(Stored data entries)
***
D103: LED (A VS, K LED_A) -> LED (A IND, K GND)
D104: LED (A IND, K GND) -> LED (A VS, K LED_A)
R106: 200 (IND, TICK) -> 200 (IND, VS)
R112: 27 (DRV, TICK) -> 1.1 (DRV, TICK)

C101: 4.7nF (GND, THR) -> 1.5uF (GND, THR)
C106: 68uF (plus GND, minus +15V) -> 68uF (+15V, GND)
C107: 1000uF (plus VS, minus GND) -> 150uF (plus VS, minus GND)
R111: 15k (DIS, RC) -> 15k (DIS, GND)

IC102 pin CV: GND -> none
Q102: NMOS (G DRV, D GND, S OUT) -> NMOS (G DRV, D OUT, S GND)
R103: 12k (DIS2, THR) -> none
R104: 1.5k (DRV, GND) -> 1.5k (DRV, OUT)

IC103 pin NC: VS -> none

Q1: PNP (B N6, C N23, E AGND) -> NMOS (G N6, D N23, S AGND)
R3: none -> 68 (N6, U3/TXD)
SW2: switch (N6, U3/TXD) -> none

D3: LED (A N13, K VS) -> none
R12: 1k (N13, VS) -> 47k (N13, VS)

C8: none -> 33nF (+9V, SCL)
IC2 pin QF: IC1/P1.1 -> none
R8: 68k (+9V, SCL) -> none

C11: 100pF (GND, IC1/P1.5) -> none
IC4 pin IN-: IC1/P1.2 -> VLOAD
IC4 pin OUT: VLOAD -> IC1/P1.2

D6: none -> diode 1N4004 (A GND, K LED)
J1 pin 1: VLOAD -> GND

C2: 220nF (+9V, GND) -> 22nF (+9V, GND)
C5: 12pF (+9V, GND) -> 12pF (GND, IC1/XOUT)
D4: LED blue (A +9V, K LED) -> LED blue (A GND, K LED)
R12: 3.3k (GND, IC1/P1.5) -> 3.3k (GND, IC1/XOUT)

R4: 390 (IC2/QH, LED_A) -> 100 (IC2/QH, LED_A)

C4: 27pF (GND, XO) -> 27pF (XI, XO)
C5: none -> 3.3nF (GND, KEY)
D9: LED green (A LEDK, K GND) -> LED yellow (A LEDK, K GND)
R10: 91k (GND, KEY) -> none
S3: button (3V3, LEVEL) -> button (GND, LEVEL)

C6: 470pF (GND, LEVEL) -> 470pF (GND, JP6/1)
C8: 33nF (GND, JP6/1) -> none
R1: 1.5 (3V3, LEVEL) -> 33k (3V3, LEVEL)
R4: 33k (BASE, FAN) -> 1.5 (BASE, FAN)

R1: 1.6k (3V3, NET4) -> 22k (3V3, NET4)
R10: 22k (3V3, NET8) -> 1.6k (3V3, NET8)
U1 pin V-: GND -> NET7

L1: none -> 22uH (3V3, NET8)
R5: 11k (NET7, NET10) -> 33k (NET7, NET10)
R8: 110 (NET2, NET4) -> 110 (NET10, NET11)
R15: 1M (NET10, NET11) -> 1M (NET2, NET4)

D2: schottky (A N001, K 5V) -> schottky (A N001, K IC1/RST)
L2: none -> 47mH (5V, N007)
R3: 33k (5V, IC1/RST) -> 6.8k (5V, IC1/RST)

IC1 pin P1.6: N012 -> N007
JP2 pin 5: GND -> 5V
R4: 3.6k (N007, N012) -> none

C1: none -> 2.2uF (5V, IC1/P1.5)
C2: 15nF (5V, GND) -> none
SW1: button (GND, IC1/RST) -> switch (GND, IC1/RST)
***
● WORK INSTRUCTIONS
Repeat every record above. Each one must match exactly.

● RESPONSE BOX
D103: LED (A VS, K LED_A) -> LED (A IND, K GND)
D104: LED (A IND, K GND) -> LED (A VS, K LED_A)
R106: 200 (IND, TICK) -> 200 (IND, VS)
R112: 27 (DRV, TICK) -> 1.1 (DRV, TICK)

C101: 4.7nF (GND, THR) -> 1.5uF (GND, THR)
C106: 68uF (plus GND, minus +15V) -> 68uF (+15V, GND)
C107: 1000uF (plus VS, minus GND) -> 150uF (plus VS, minus GND)
R111: 15k (DIS, RC) -> 15k (DIS, GND)

IC102 pin CV: GND -> none
Q102: NMOS (G DRV, D GND, S OUT) -> NMOS (G DRV, D OUT, S GND)
R103: 12k (DIS2, THR) -> none
R104: 1.5k (DRV, GND) -> 1.5k (DRV, OUT)

IC103 pin NC: VS -> none

Q1: PNP (B N6, C N23, E AGND) -> NMOS (G N6, D N23, S AGND)
R3: none -> 68 (N6, U3/TXD)
SW2: switch (N6, U3/TXD) -> none

D3: LED (A N13, K VS) -> none
R12: 1k (N13, VS) -> 47k (N13, VS)

C8: none -> 33nF (+9V, SCL)
IC2 pin QF: IC1/P1.1 -> none
R8: 68k (+9V, SCL) -> none

C11: 100pF (GND, IC1/P1.5) -> none
IC4 pin IN-: IC1/P1.2 -> VLOAD
IC4 pin OUT: VLOAD -> IC1/P1.2

D6: none -> diode 1N4004 (A GND, K LED)
J1 pin 1: VLOAD -> GND

C2: 220nF (+9V, GND) -> 22nF (+9V, GND)
C5: 12pF (+9V, GND) -> 12pF (GND, IC1/XOUT)
D4: LED blue (A +9V, K LED) -> LED blue (A GND, K LED)
R12: 3.3k (GND, IC1/P1.5) -> 3.3k (GND, IC1/XOUT)

R4: 390 (IC2/QH, LED_A) -> 100 (IC2/QH, LED_A)

C4: 27pF (GND, XO) -> 27pF (XI, XO)
C5: none -> 3.3nF (GND, KEY)
D9: LED green (A LEDK, K GND) -> LED yellow (A LEDK, K GND)
R10: 91k (GND, KEY) -> none
S3: button (3V3, LEVEL) -> button (GND, LEVEL)

C6: 470pF (GND, LEVEL) -> 470pF (GND, JP6/1)
C8: 33nF (GND, JP6/1) -> none
R1: 1.5 (3V3, LEVEL) -> 33k (3V3, LEVEL)
R4: 33k (BASE, FAN) -> 1.5 (BASE, FAN)

R1: 1.6k (3V3, NET4) -> 22k (3V3, NET4)
R10: 22k (3V3, NET8) -> 1.6k (3V3, NET8)
U1 pin V-: GND -> NET7

L1: none -> 22uH (3V3, NET8)
R5: 11k (NET7, NET10) -> 33k (NET7, NET10)
R8: 110 (NET2, NET4) -> 110 (NET10, NET11)
R15: 1M (NET10, NET11) -> 1M (NET2, NET4)

D2: schottky (A N001, K 5V) -> schottky (A N001, K IC1/RST)
L2: none -> 47mH (5V, N007)
R3: 33k (5V, IC1/RST) -> 6.8k (5V, IC1/RST)

IC1 pin P1.6: N012 -> N007
JP2 pin 5: GND -> 5V
R4: 3.6k (N007, N012) -> none

C1: none -> 2.2uF (5V, IC1/P1.5)
C2: 15nF (5V, GND) -> none
SW1: button (GND, IC1/RST) -> switch (GND, IC1/RST)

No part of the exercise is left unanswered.